##### Data records #####
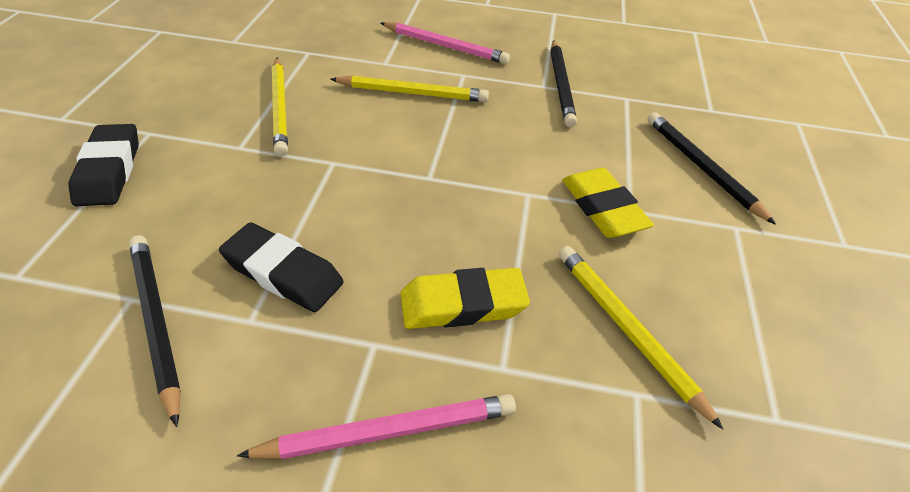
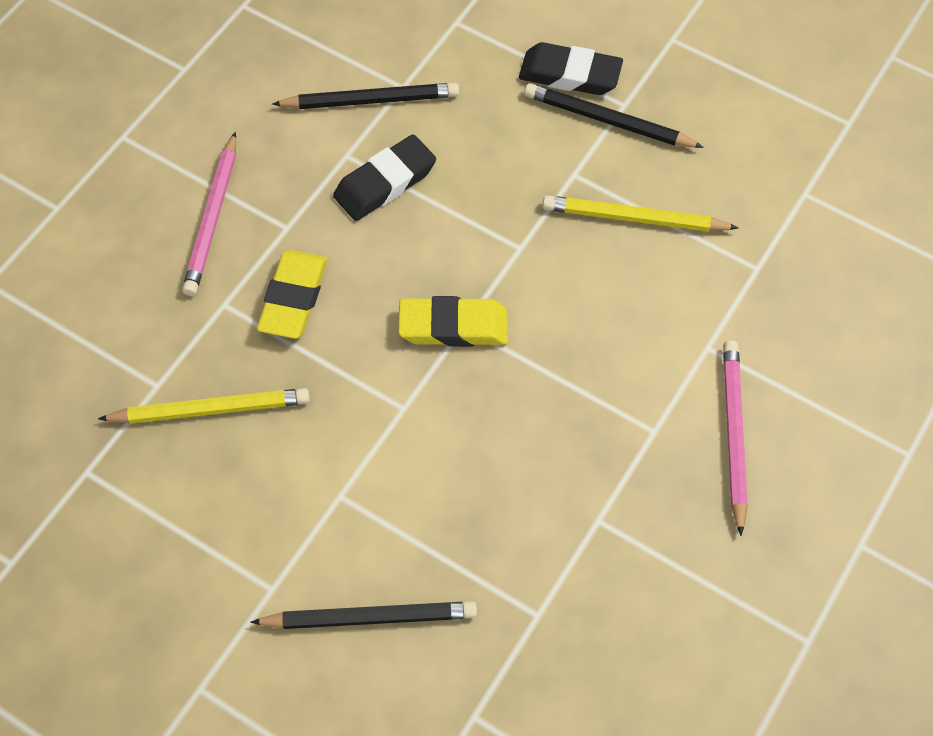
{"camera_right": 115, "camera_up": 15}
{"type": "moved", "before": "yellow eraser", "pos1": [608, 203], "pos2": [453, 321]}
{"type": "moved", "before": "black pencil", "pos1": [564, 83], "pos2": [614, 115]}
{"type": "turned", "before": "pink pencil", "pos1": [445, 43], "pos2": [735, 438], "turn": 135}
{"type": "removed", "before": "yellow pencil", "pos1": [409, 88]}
#####
Please copy out each line of the data in which the word "type" occurs.

{"type": "moved", "before": "yellow eraser", "pos1": [608, 203], "pos2": [453, 321]}
{"type": "moved", "before": "black pencil", "pos1": [564, 83], "pos2": [614, 115]}
{"type": "turned", "before": "pink pencil", "pos1": [445, 43], "pos2": [735, 438], "turn": 135}
{"type": "removed", "before": "yellow pencil", "pos1": [409, 88]}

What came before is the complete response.